(Supplied information Opens)
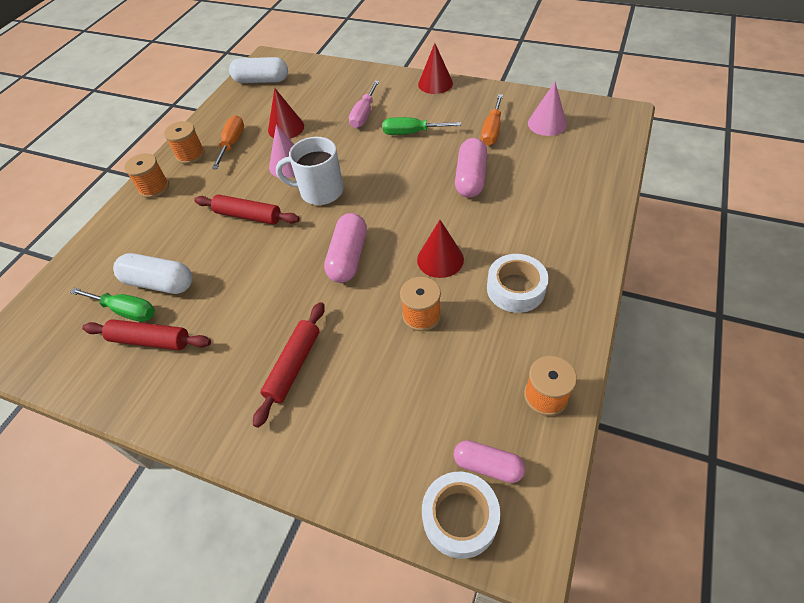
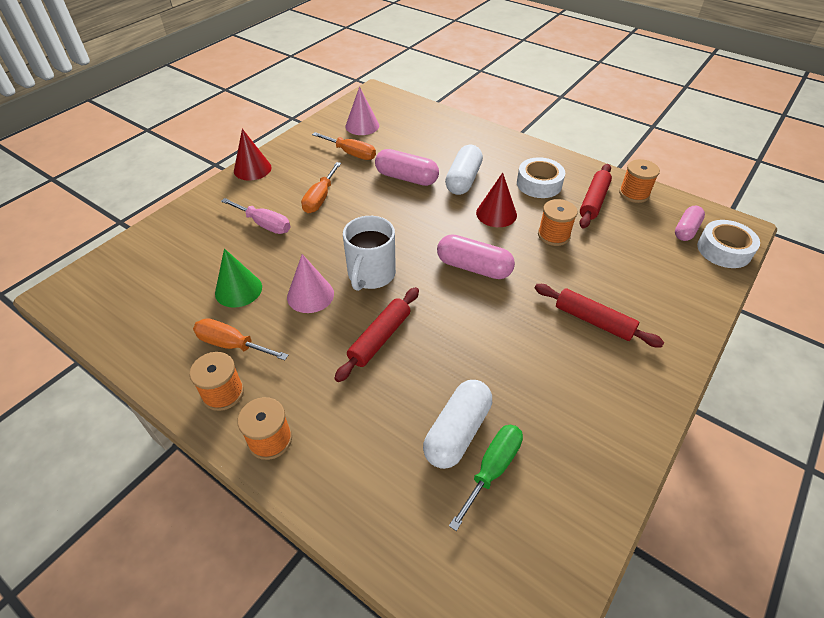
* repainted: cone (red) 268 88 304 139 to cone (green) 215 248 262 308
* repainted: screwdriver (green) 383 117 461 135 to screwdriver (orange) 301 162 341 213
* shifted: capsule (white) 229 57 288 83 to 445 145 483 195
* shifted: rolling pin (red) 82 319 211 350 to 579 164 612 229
(Supplied information Closes)
* What you have to do
Copy all the material exactly; omit images.

* Solution to this problem
* repainted: cone (red) 268 88 304 139 to cone (green) 215 248 262 308
* repainted: screwdriver (green) 383 117 461 135 to screwdriver (orange) 301 162 341 213
* shifted: capsule (white) 229 57 288 83 to 445 145 483 195
* shifted: rolling pin (red) 82 319 211 350 to 579 164 612 229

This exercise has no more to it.